--- RECORDS TO USE Enclosed Below ---

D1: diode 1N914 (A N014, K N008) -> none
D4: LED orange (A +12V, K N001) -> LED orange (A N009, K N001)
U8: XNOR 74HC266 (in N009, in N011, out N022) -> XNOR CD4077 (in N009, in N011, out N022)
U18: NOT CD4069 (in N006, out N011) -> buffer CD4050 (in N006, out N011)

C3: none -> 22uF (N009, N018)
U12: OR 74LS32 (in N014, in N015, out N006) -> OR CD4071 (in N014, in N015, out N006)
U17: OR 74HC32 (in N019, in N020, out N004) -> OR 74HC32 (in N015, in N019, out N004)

--- End of Enclosed RECORDS TO USE ---

▶ [WHAT TO PRODUCE]:
Every entry is to be restated word for word, with nothing dropped.

▶ [FINAL ANSWER]:
D1: diode 1N914 (A N014, K N008) -> none
D4: LED orange (A +12V, K N001) -> LED orange (A N009, K N001)
U8: XNOR 74HC266 (in N009, in N011, out N022) -> XNOR CD4077 (in N009, in N011, out N022)
U18: NOT CD4069 (in N006, out N011) -> buffer CD4050 (in N006, out N011)

C3: none -> 22uF (N009, N018)
U12: OR 74LS32 (in N014, in N015, out N006) -> OR CD4071 (in N014, in N015, out N006)
U17: OR 74HC32 (in N019, in N020, out N004) -> OR 74HC32 (in N015, in N019, out N004)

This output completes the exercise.